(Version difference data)
====================

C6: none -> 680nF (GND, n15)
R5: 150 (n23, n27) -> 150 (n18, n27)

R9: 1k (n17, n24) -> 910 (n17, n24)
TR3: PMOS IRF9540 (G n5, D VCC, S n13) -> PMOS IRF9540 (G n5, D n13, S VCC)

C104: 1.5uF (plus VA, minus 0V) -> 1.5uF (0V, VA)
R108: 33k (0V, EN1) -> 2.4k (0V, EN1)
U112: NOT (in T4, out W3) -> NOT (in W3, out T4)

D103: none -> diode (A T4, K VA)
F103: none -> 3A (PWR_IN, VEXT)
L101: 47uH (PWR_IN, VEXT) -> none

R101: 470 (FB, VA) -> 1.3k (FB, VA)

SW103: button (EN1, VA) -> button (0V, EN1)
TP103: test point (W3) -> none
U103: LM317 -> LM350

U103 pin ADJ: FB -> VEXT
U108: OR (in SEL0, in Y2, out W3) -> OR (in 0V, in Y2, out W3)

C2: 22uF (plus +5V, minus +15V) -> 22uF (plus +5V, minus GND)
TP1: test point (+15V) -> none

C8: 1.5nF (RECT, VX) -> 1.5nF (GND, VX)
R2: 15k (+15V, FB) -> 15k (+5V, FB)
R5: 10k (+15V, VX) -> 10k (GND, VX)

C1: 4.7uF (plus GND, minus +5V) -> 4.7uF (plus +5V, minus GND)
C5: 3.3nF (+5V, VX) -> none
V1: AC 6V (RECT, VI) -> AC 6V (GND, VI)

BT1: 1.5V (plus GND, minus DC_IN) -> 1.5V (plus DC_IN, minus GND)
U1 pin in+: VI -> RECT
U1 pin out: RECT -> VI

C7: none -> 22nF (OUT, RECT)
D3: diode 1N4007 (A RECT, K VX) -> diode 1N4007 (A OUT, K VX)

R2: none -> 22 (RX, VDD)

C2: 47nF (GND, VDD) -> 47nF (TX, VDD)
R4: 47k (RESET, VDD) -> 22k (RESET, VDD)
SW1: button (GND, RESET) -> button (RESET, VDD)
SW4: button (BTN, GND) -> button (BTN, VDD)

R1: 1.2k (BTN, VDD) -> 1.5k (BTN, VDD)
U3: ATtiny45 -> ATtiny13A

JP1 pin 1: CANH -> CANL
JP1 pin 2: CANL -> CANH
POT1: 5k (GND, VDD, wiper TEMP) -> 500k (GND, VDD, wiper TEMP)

====================

Action item:
Copy every line of the records above that contains "plus".

Response for this exercise:
C104: 1.5uF (plus VA, minus 0V) -> 1.5uF (0V, VA)
C2: 22uF (plus +5V, minus +15V) -> 22uF (plus +5V, minus GND)
C1: 4.7uF (plus GND, minus +5V) -> 4.7uF (plus +5V, minus GND)
BT1: 1.5V (plus GND, minus DC_IN) -> 1.5V (plus DC_IN, minus GND)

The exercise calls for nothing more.